▶ **Activity**: Set down every entry word for word. Omit the pictures.

▶ **Dataset excerpts**:
__________________________________________________

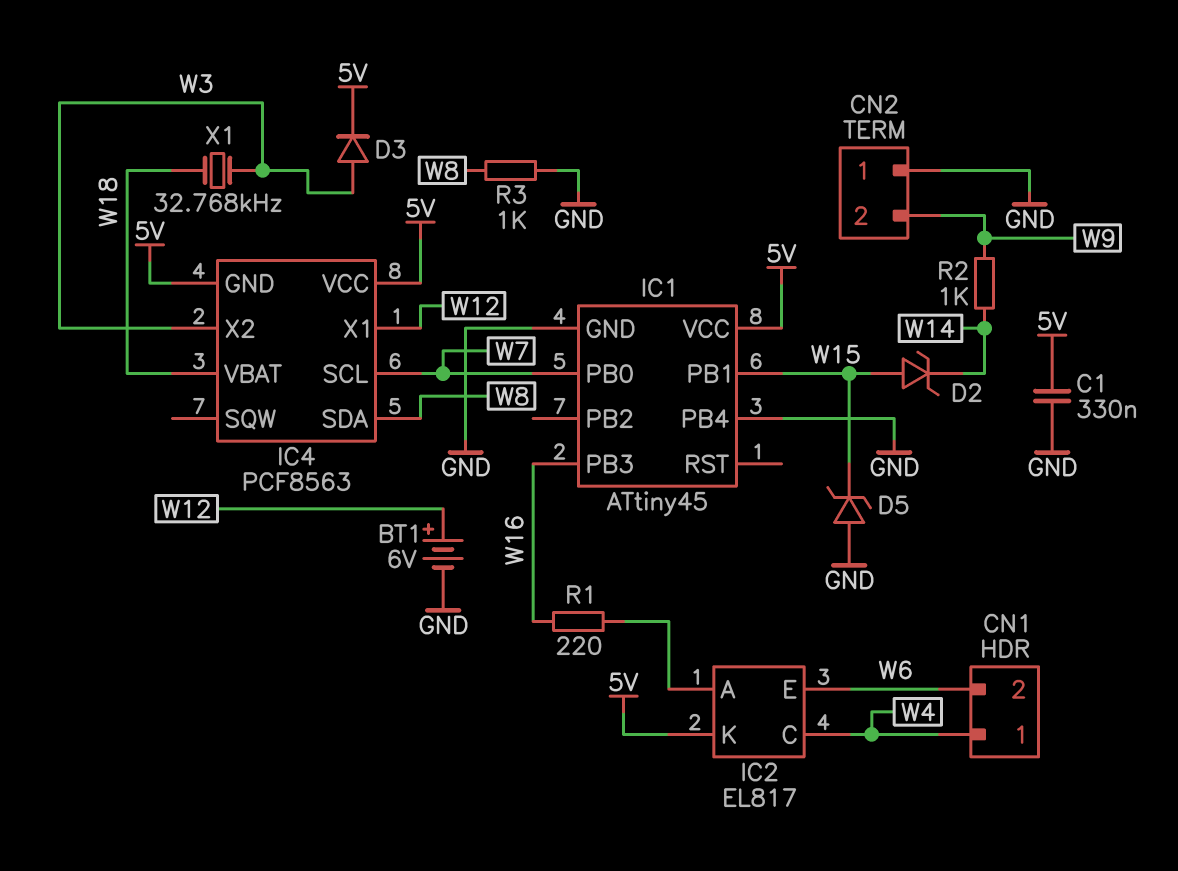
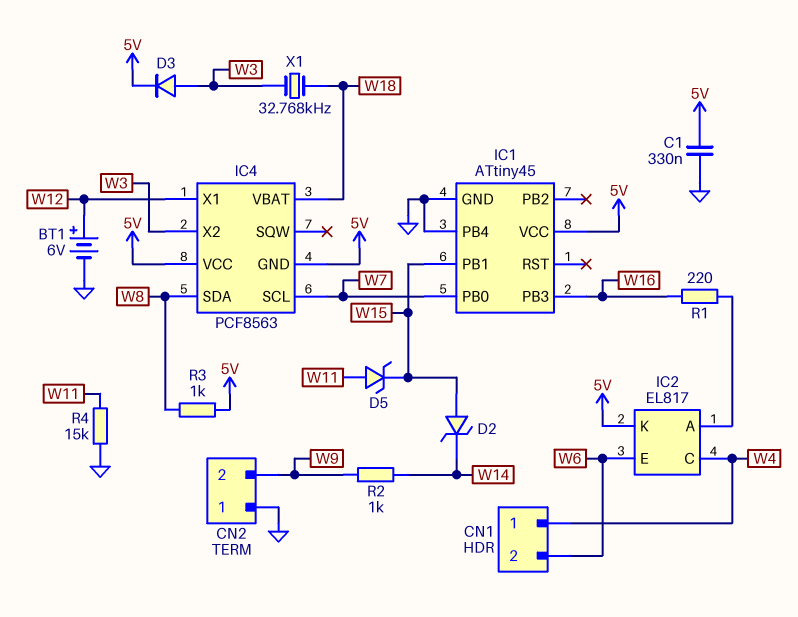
D5: zener (A GND, K W15) -> zener (A W11, K W15)
R3: 1k (GND, W8) -> 1k (5V, W8)
R4: none -> 15k (GND, W11)

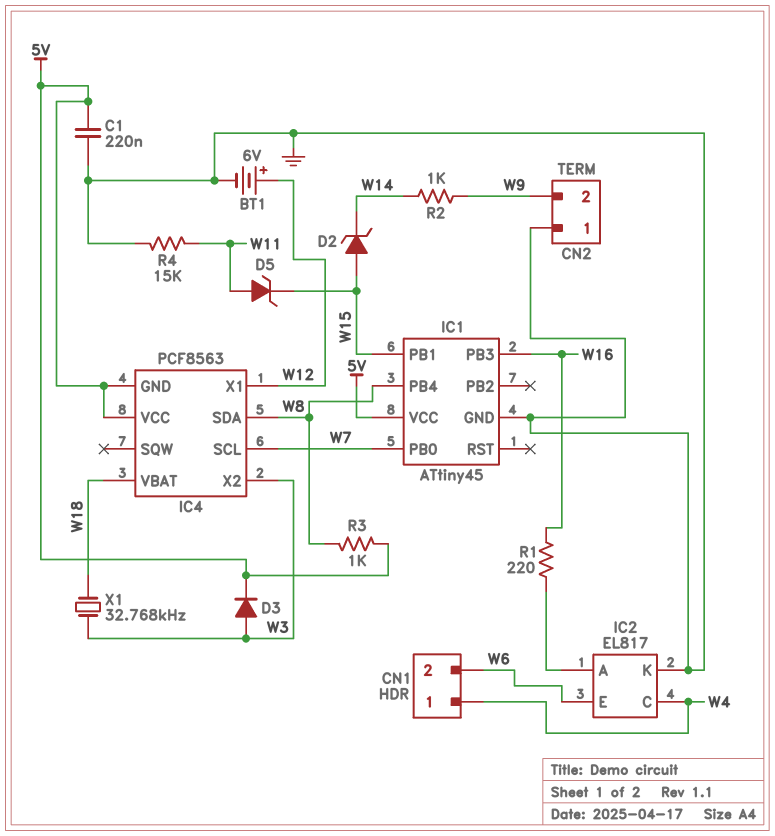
C1: 330nF (5V, GND) -> 220nF (5V, GND)
IC1 pin PB4: GND -> W8
IC2 pin K: 5V -> GND

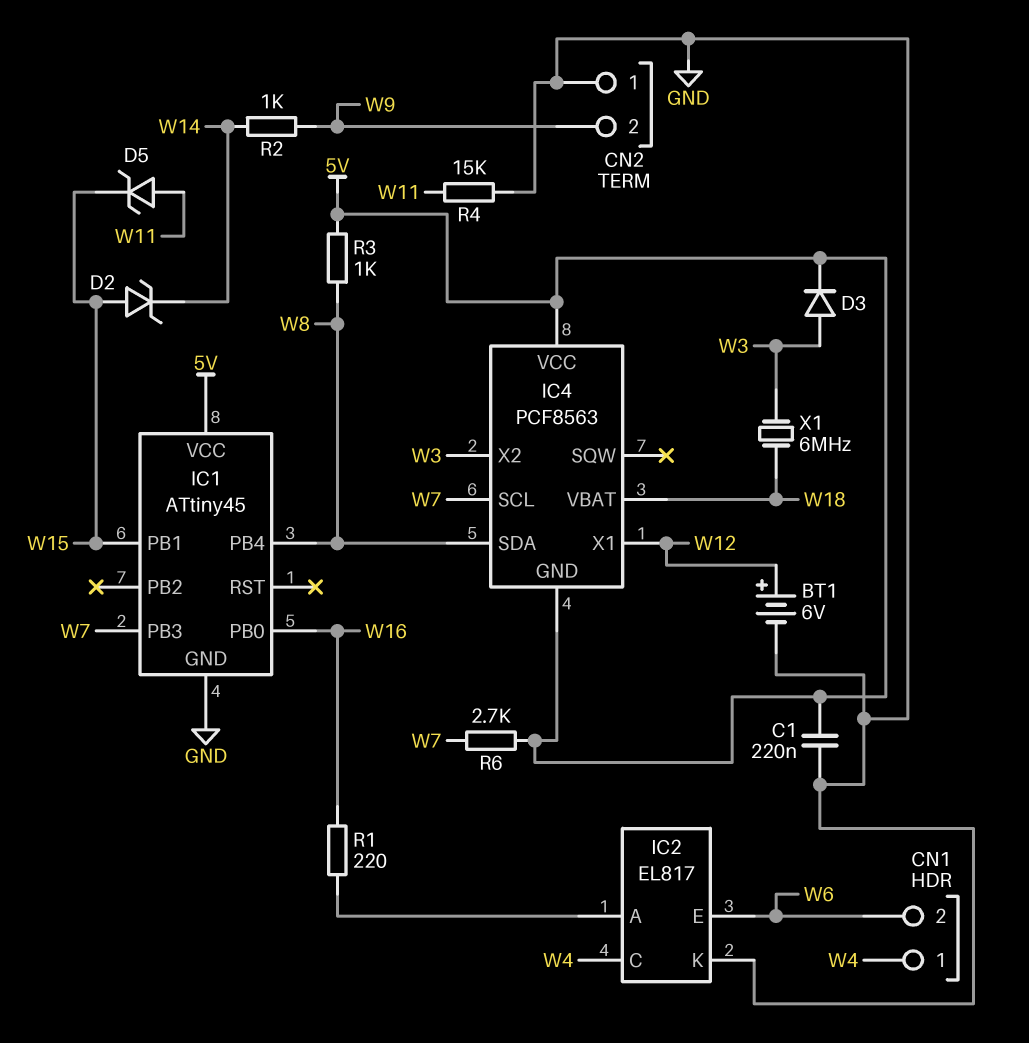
IC1 pin PB0: W7 -> W16
IC1 pin PB3: W16 -> W7
R6: none -> 2.7k (5V, W7)
X1: 32.768kHz (W3, W18) -> 6MHz (W3, W18)

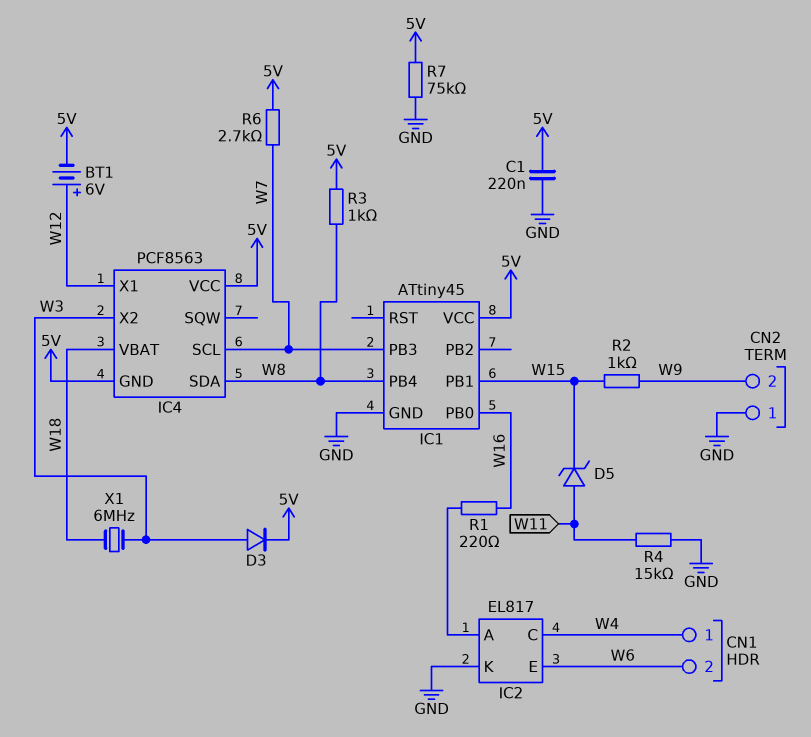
BT1: 6V (plus W12, minus GND) -> 6V (plus W12, minus 5V)
D2: zener (A W15, K W14) -> none
R2: 1k (W9, W14) -> 1k (W9, W15)
R7: none -> 75k (5V, GND)

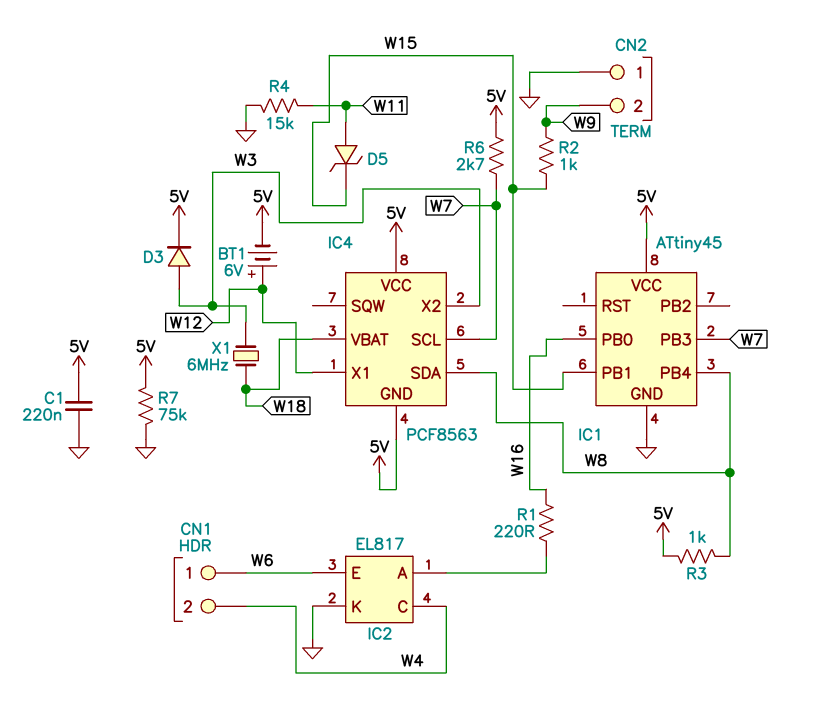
CN1 pin 1: W4 -> W6
CN1 pin 2: W6 -> W4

__________________________________________________

▶ **Completed exercise**:
D5: zener (A GND, K W15) -> zener (A W11, K W15)
R3: 1k (GND, W8) -> 1k (5V, W8)
R4: none -> 15k (GND, W11)

C1: 330nF (5V, GND) -> 220nF (5V, GND)
IC1 pin PB4: GND -> W8
IC2 pin K: 5V -> GND

IC1 pin PB0: W7 -> W16
IC1 pin PB3: W16 -> W7
R6: none -> 2.7k (5V, W7)
X1: 32.768kHz (W3, W18) -> 6MHz (W3, W18)

BT1: 6V (plus W12, minus GND) -> 6V (plus W12, minus 5V)
D2: zener (A W15, K W14) -> none
R2: 1k (W9, W14) -> 1k (W9, W15)
R7: none -> 75k (5V, GND)

CN1 pin 1: W4 -> W6
CN1 pin 2: W6 -> W4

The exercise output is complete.